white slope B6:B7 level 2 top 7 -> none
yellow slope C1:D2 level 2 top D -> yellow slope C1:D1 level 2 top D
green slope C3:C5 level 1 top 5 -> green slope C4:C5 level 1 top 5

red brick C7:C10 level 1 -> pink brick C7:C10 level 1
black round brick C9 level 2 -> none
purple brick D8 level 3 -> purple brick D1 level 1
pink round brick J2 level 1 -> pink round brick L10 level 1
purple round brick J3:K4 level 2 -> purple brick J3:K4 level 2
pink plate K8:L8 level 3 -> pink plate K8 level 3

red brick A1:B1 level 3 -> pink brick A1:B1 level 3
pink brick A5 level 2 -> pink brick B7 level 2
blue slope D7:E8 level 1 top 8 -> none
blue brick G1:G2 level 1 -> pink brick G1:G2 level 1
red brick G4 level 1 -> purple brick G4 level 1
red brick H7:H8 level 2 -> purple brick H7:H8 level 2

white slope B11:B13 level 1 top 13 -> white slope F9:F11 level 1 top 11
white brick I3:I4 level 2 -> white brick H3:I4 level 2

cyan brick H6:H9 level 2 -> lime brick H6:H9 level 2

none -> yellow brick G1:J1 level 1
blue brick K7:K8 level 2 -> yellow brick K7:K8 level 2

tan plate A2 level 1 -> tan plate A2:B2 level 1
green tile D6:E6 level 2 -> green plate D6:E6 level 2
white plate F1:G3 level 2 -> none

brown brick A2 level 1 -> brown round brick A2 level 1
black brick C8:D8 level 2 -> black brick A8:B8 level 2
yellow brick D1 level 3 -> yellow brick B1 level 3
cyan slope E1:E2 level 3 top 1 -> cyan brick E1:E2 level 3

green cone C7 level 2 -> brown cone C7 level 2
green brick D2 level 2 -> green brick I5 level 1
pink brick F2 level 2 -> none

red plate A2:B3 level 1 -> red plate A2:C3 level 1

☆ ☆ ☆ ☆ ☆ ☆ ☆

> WHAT YOU SHOULD DO
Nothing may be omitted or altered; reproduce all of the entries.

> RESULT OF THIS EXERCISE
white slope B6:B7 level 2 top 7 -> none
yellow slope C1:D2 level 2 top D -> yellow slope C1:D1 level 2 top D
green slope C3:C5 level 1 top 5 -> green slope C4:C5 level 1 top 5

red brick C7:C10 level 1 -> pink brick C7:C10 level 1
black round brick C9 level 2 -> none
purple brick D8 level 3 -> purple brick D1 level 1
pink round brick J2 level 1 -> pink round brick L10 level 1
purple round brick J3:K4 level 2 -> purple brick J3:K4 level 2
pink plate K8:L8 level 3 -> pink plate K8 level 3

red brick A1:B1 level 3 -> pink brick A1:B1 level 3
pink brick A5 level 2 -> pink brick B7 level 2
blue slope D7:E8 level 1 top 8 -> none
blue brick G1:G2 level 1 -> pink brick G1:G2 level 1
red brick G4 level 1 -> purple brick G4 level 1
red brick H7:H8 level 2 -> purple brick H7:H8 level 2

white slope B11:B13 level 1 top 13 -> white slope F9:F11 level 1 top 11
white brick I3:I4 level 2 -> white brick H3:I4 level 2

cyan brick H6:H9 level 2 -> lime brick H6:H9 level 2

none -> yellow brick G1:J1 level 1
blue brick K7:K8 level 2 -> yellow brick K7:K8 level 2

tan plate A2 level 1 -> tan plate A2:B2 level 1
green tile D6:E6 level 2 -> green plate D6:E6 level 2
white plate F1:G3 level 2 -> none

brown brick A2 level 1 -> brown round brick A2 level 1
black brick C8:D8 level 2 -> black brick A8:B8 level 2
yellow brick D1 level 3 -> yellow brick B1 level 3
cyan slope E1:E2 level 3 top 1 -> cyan brick E1:E2 level 3

green cone C7 level 2 -> brown cone C7 level 2
green brick D2 level 2 -> green brick I5 level 1
pink brick F2 level 2 -> none

red plate A2:B3 level 1 -> red plate A2:C3 level 1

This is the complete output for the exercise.